* **Work item**
Pull every line containing "Jorsa" from the data.

* **Records drawn from a dataset**
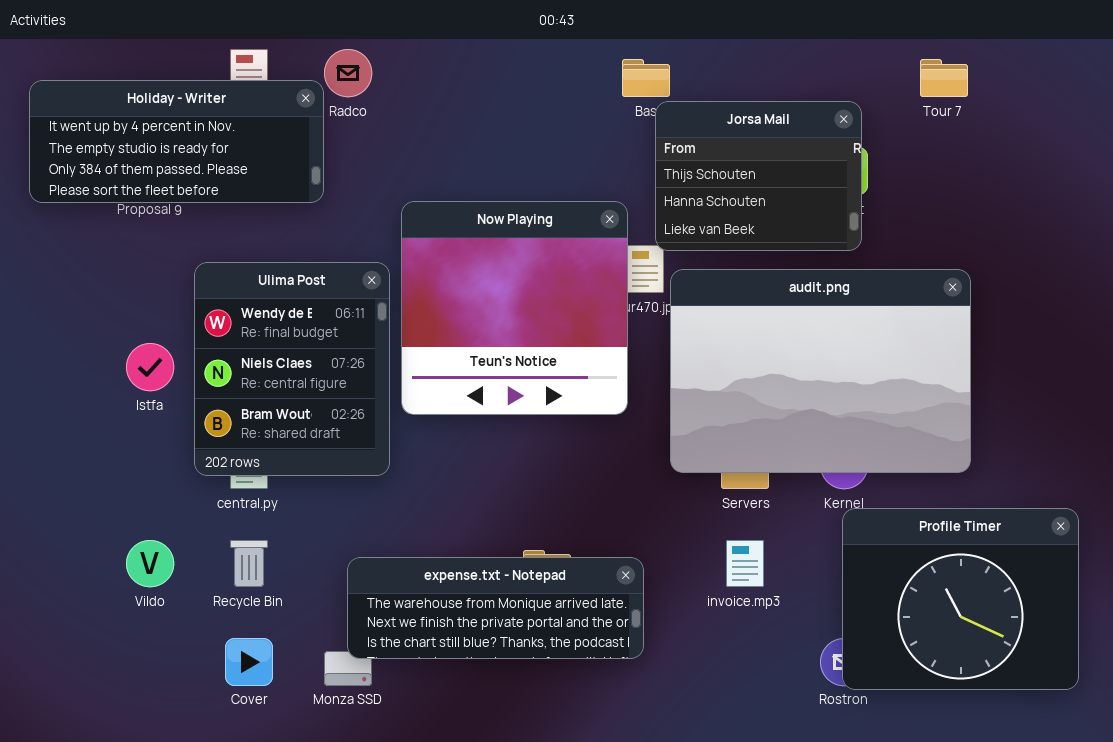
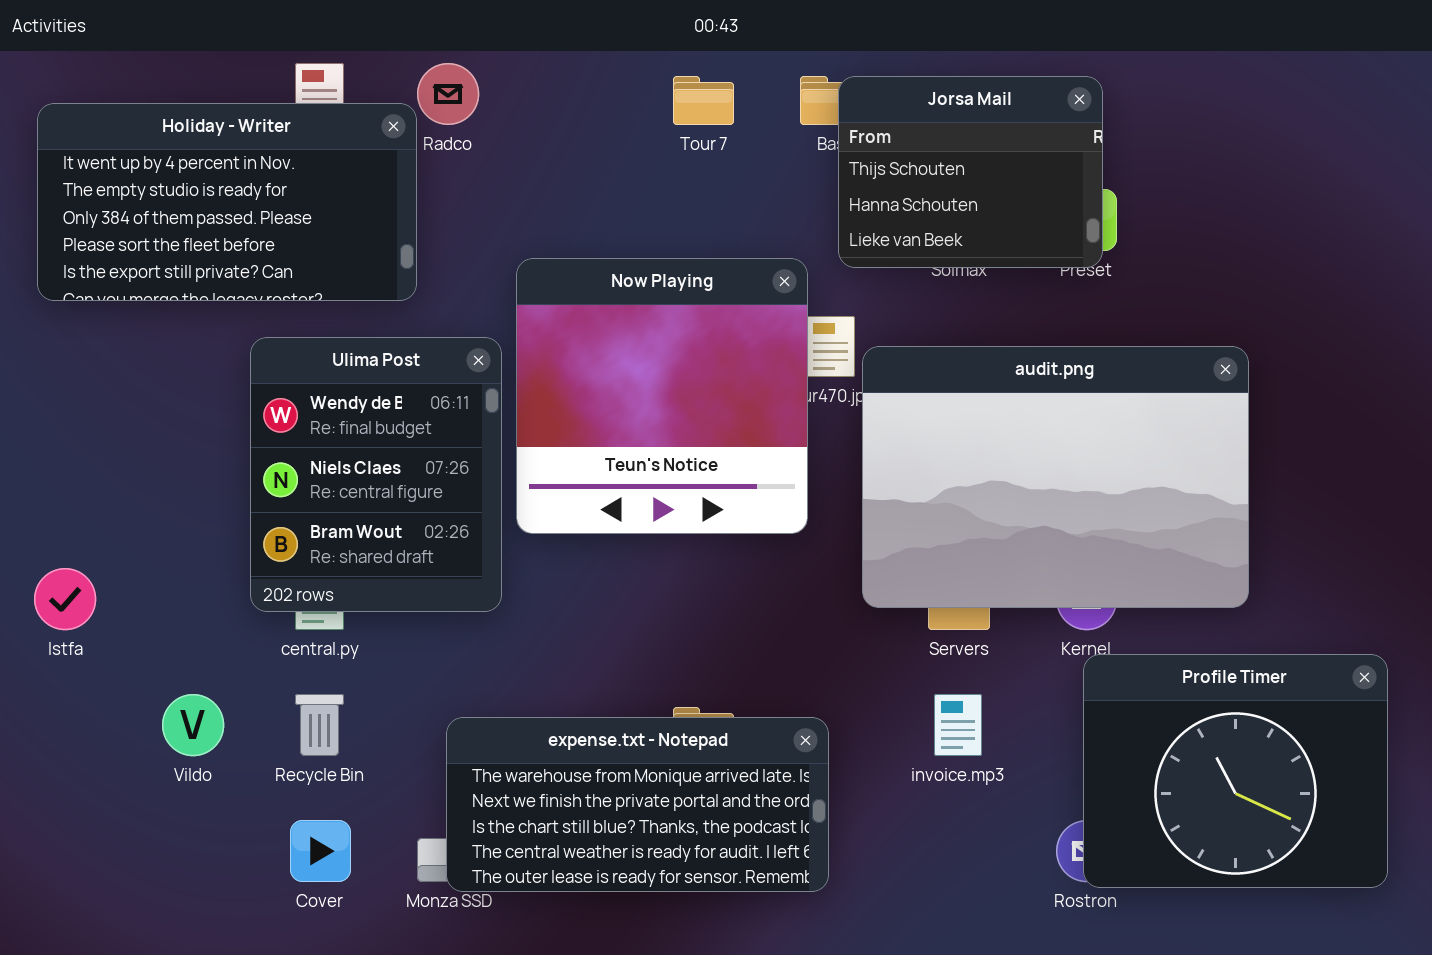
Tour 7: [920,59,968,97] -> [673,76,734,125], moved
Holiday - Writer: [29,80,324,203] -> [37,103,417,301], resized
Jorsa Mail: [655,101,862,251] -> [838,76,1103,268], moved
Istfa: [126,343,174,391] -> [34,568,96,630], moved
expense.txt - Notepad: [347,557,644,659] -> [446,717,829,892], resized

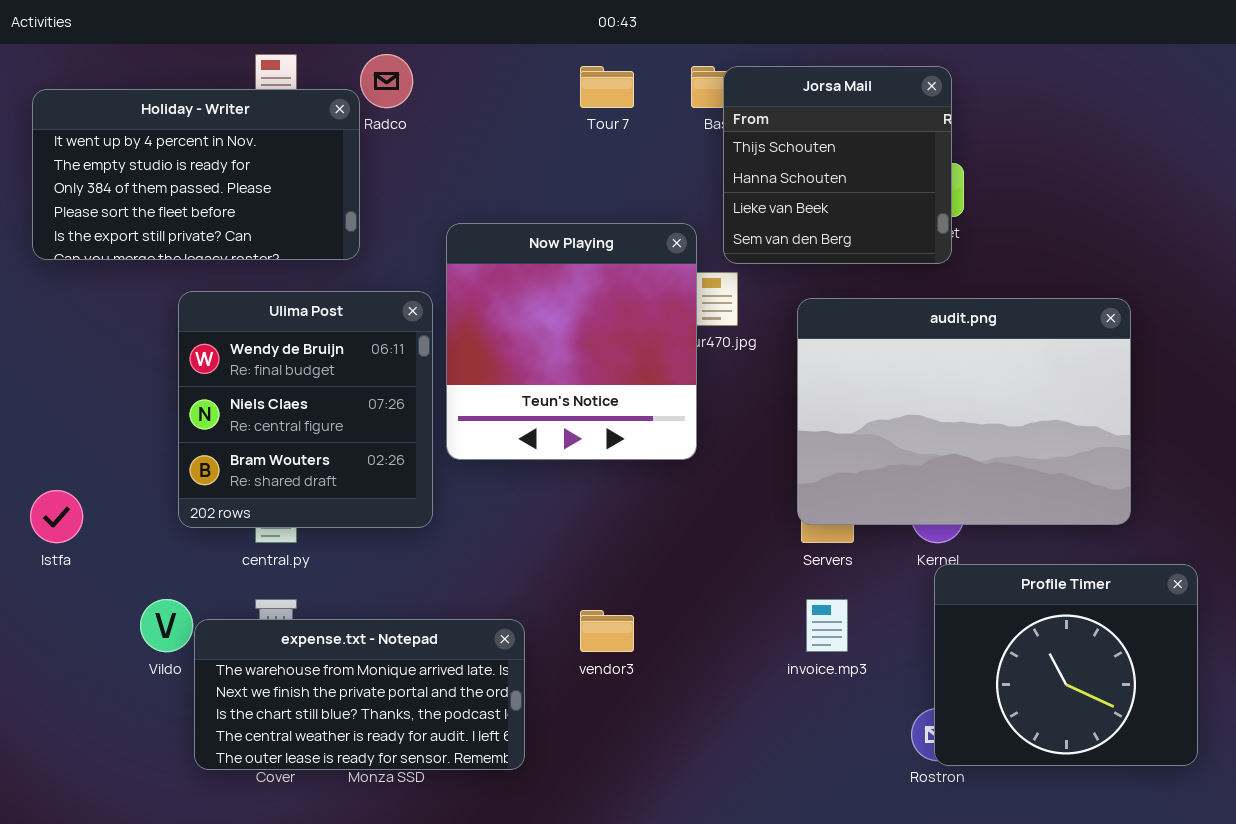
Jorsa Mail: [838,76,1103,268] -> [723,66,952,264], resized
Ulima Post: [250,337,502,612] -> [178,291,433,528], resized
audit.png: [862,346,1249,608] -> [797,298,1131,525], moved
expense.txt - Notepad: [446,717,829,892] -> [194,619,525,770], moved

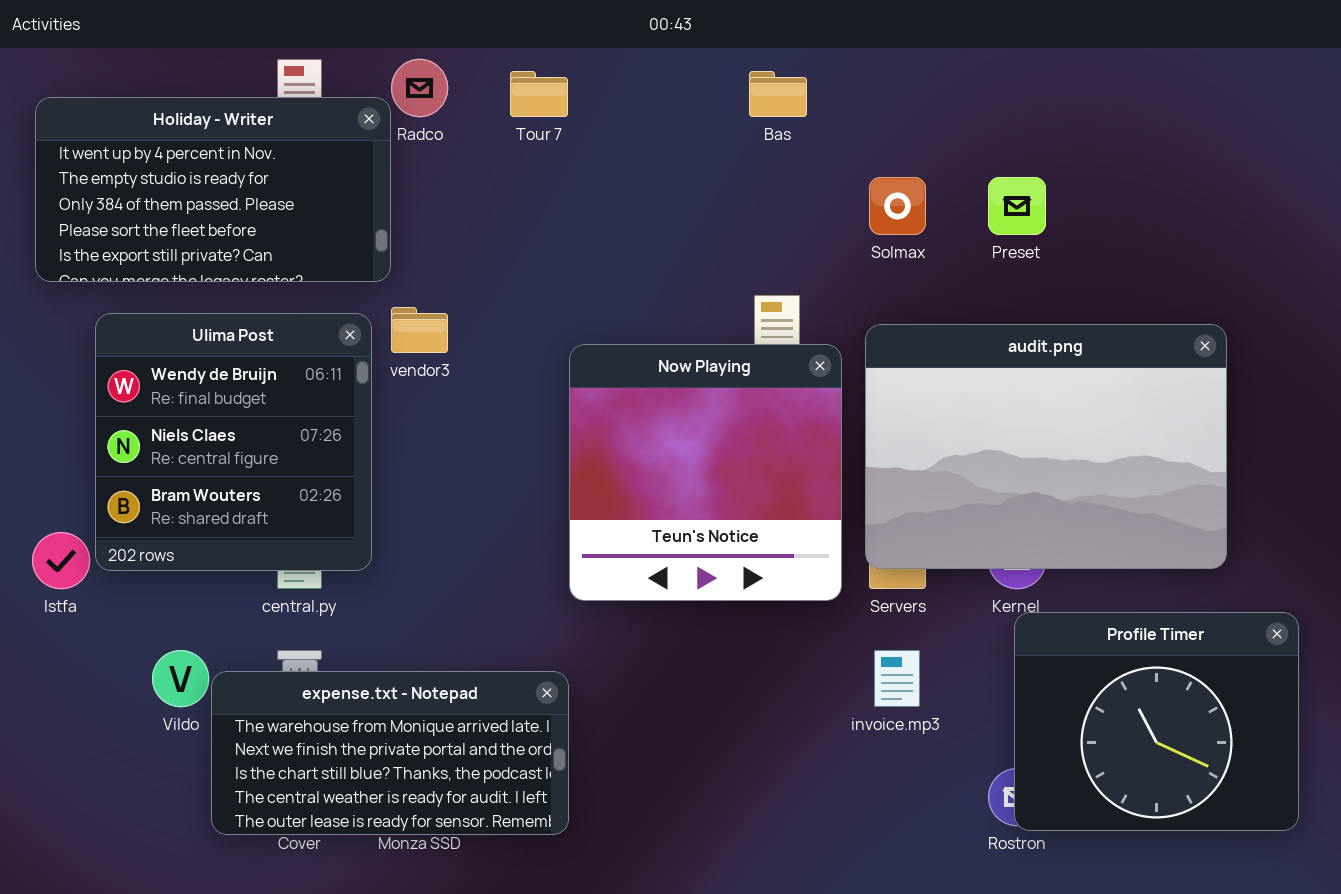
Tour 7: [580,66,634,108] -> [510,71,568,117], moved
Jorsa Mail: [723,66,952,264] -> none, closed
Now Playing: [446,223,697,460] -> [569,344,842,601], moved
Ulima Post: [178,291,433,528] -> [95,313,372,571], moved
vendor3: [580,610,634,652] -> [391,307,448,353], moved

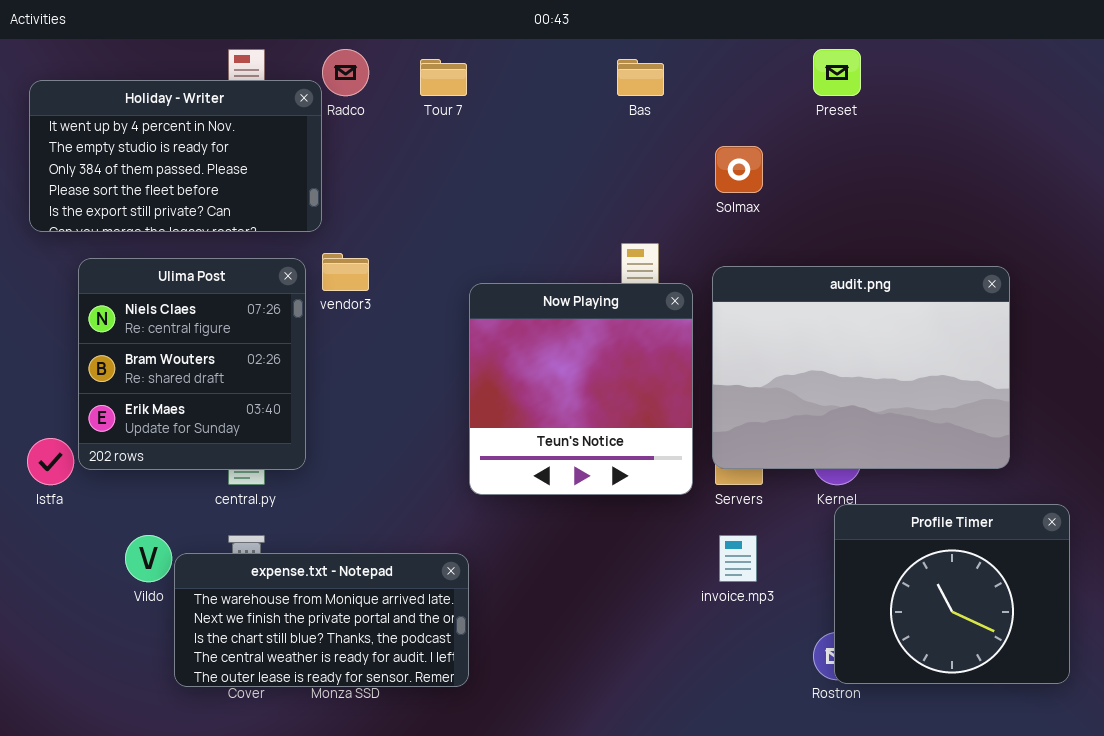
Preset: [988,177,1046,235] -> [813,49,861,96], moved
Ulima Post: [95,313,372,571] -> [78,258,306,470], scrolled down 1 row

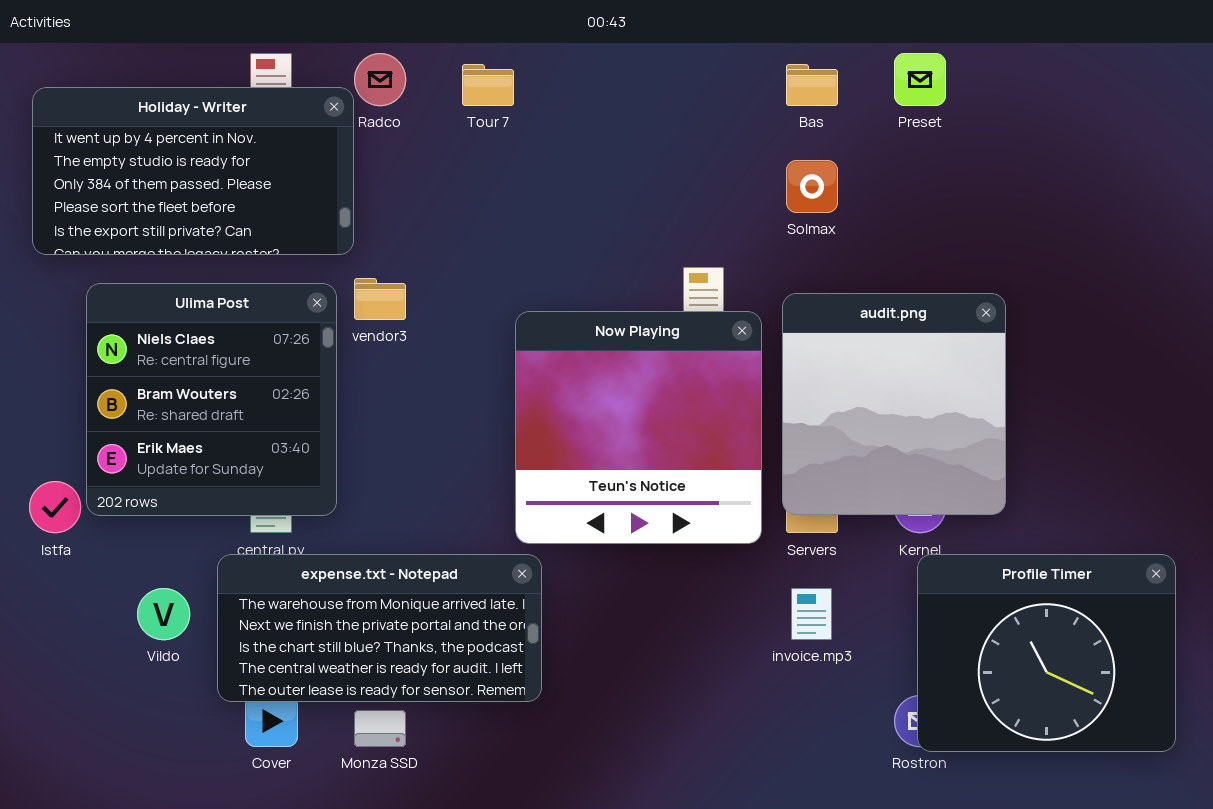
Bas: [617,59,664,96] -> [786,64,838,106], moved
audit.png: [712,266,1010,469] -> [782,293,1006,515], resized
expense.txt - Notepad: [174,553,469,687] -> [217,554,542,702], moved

* **Solution below**
Jorsa Mail: [655,101,862,251] -> [838,76,1103,268], moved
Jorsa Mail: [838,76,1103,268] -> [723,66,952,264], resized
Jorsa Mail: [723,66,952,264] -> none, closed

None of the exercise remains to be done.